### Version difference data:
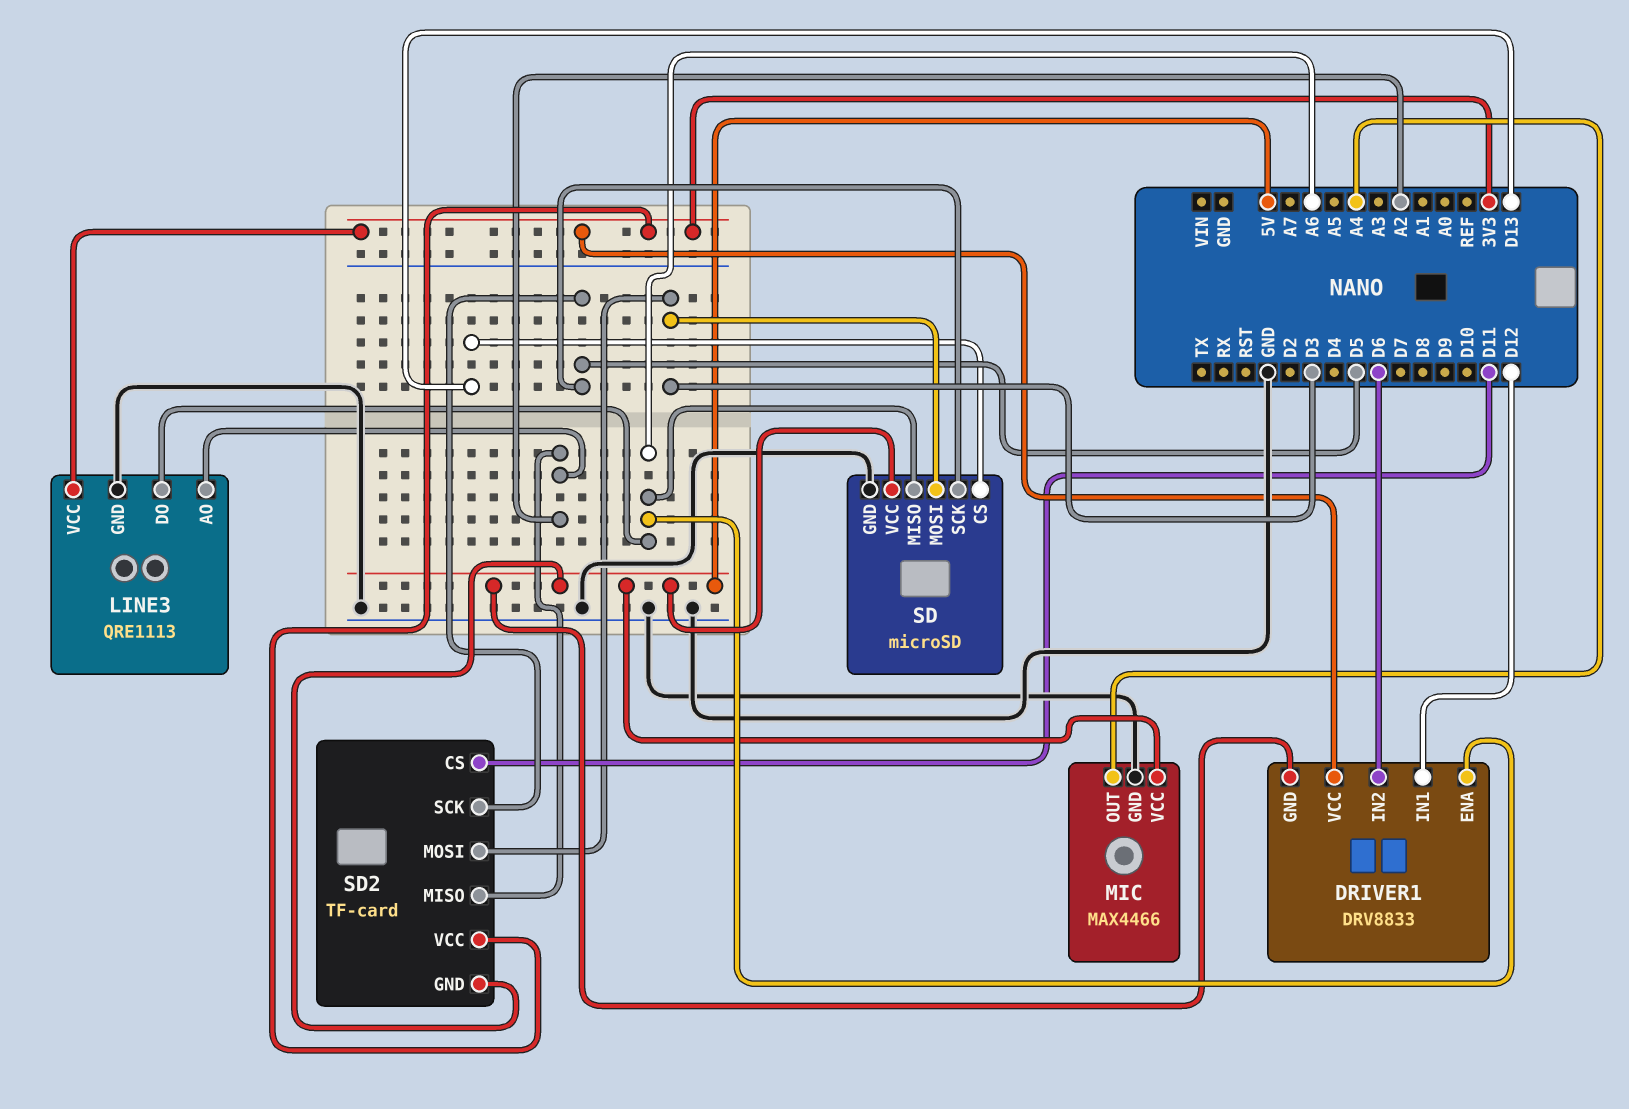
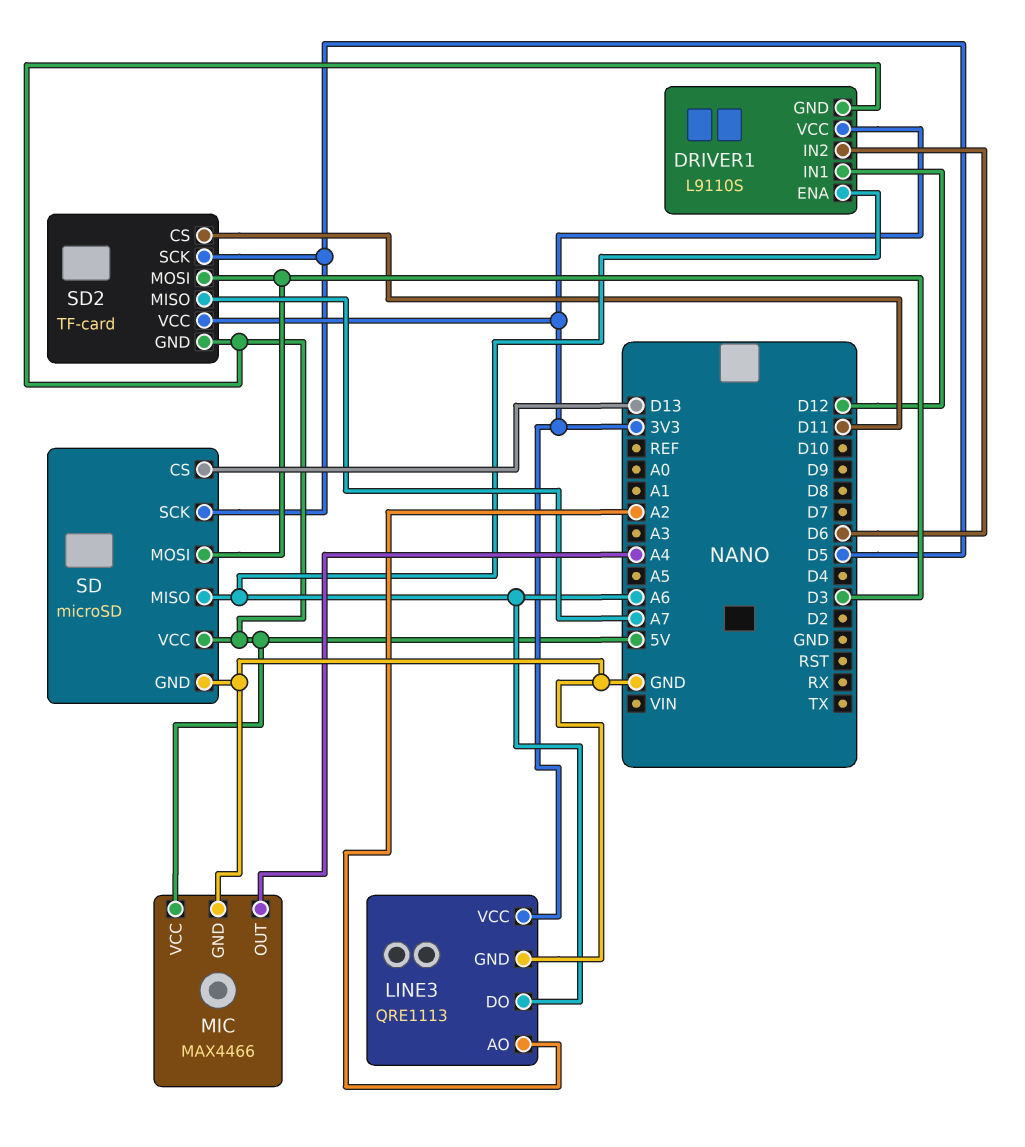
DRIVER1: DRV8833 -> L9110S
SD2 pin MISO: A2 -> A7

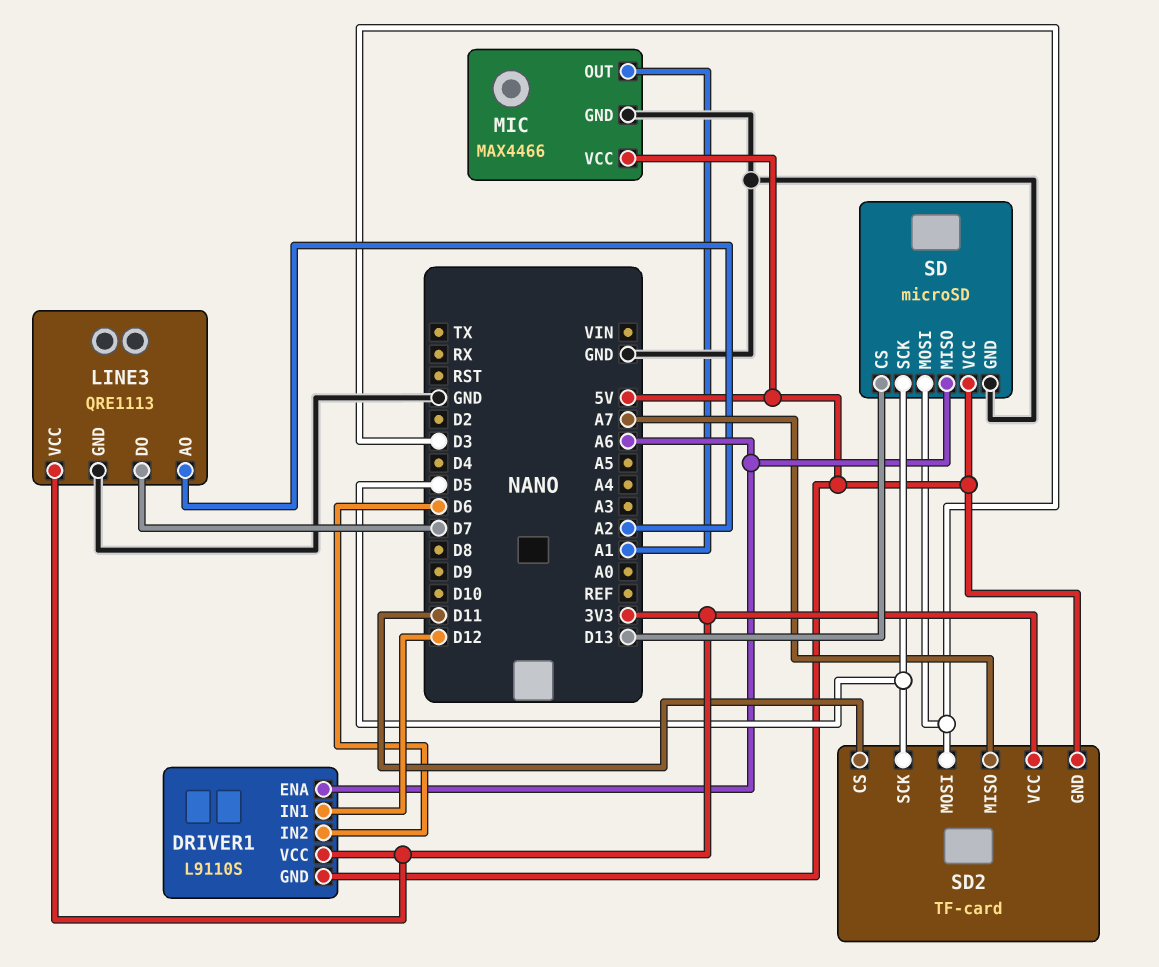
LINE3 pin DO: A6 -> D7
MIC pin OUT: A4 -> A1

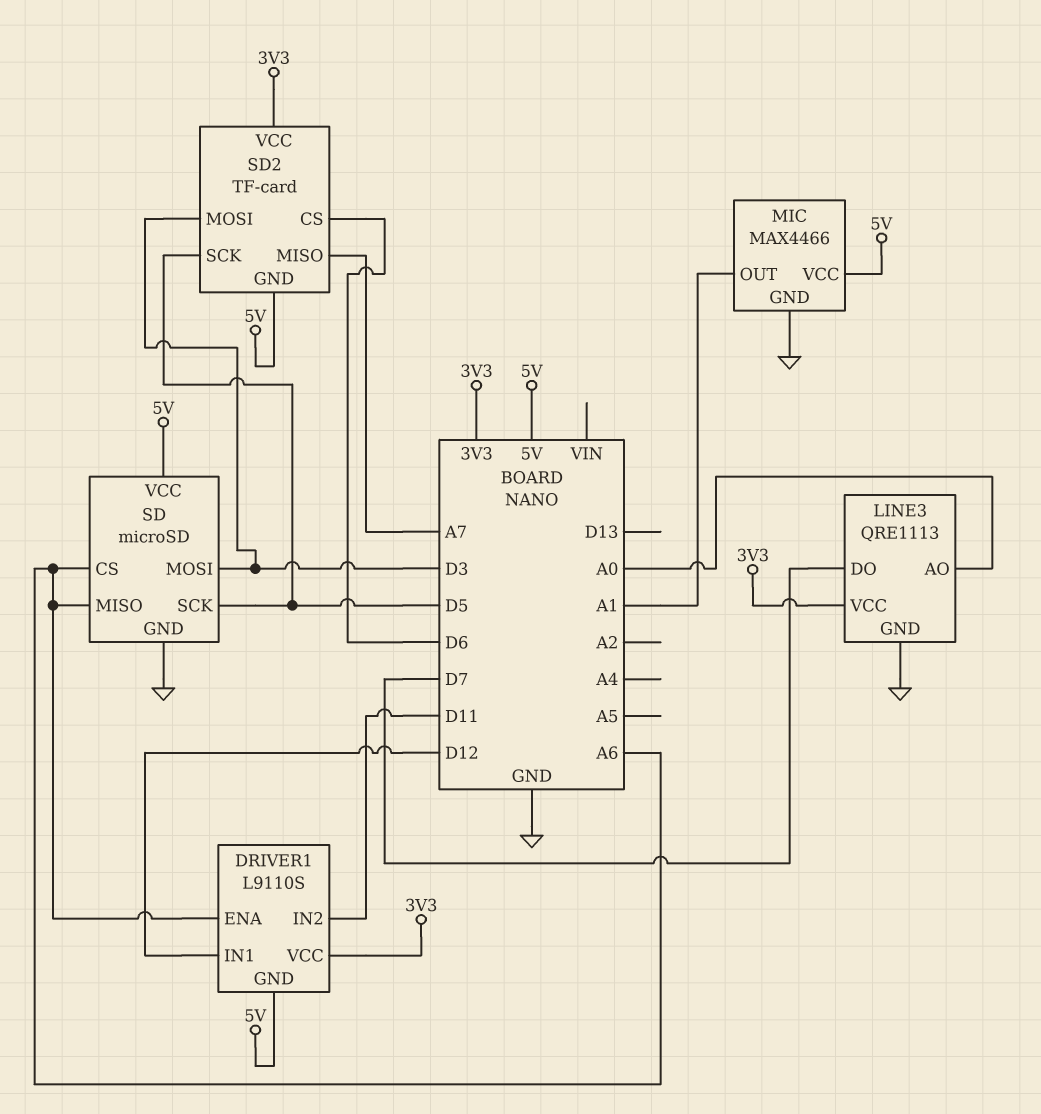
DRIVER1 pin IN2: D6 -> D11
LINE3 pin AO: A2 -> A0
SD pin CS: D13 -> A6
SD2 pin CS: D11 -> D6

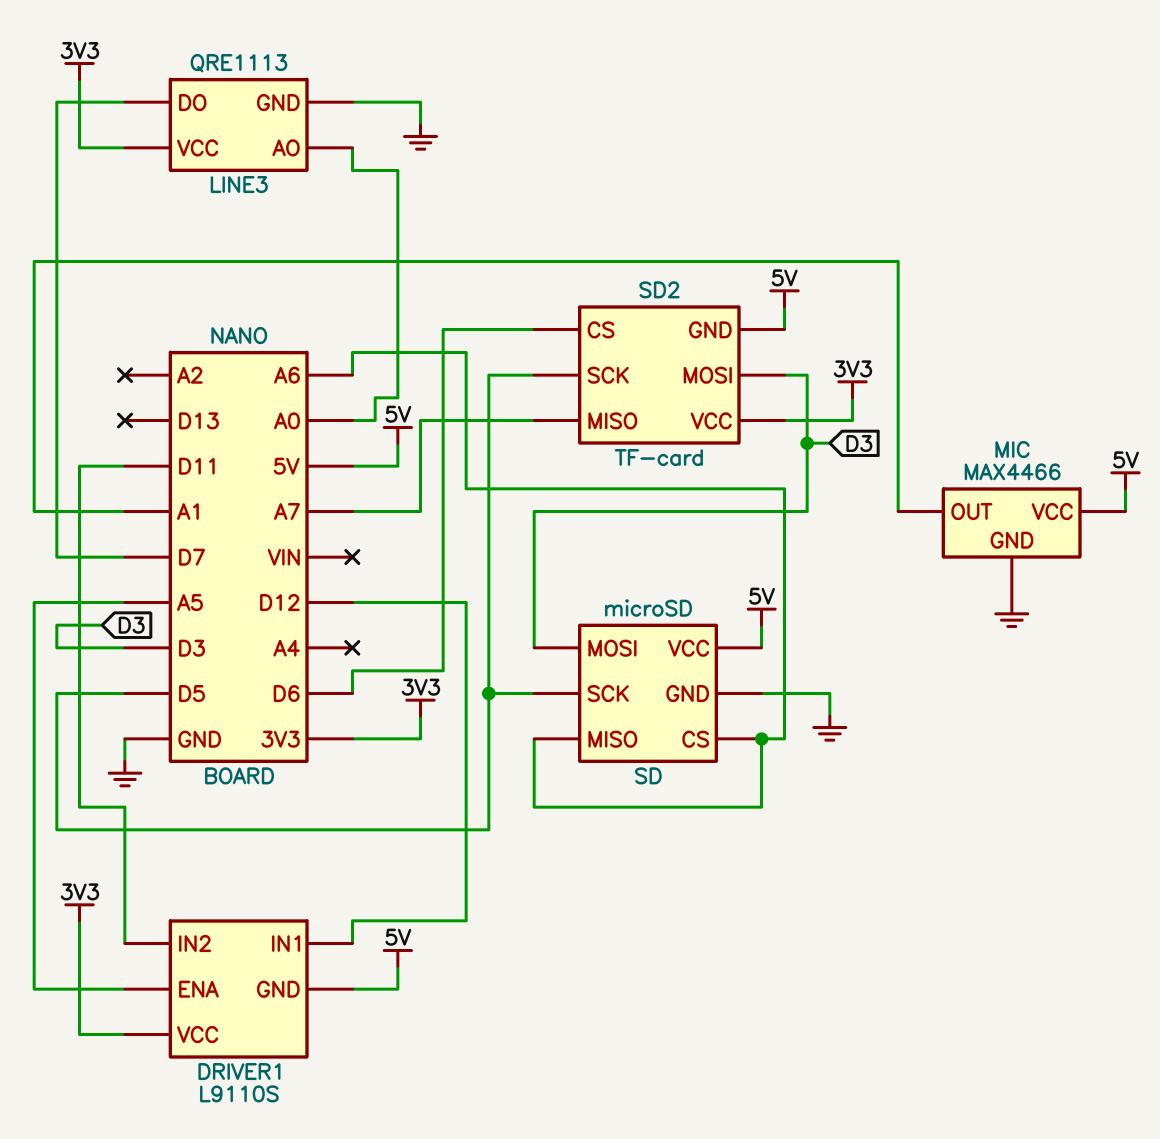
DRIVER1 pin ENA: A6 -> A5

### Problem to work on:
Please retype, exactly and only, the lines from the one holding "LINE3 pin DO: A6 -> D7" to the end of the entries, both ends included, without any pictures.

### Solution for this problem:
LINE3 pin DO: A6 -> D7
MIC pin OUT: A4 -> A1

DRIVER1 pin IN2: D6 -> D11
LINE3 pin AO: A2 -> A0
SD pin CS: D13 -> A6
SD2 pin CS: D11 -> D6

DRIVER1 pin ENA: A6 -> A5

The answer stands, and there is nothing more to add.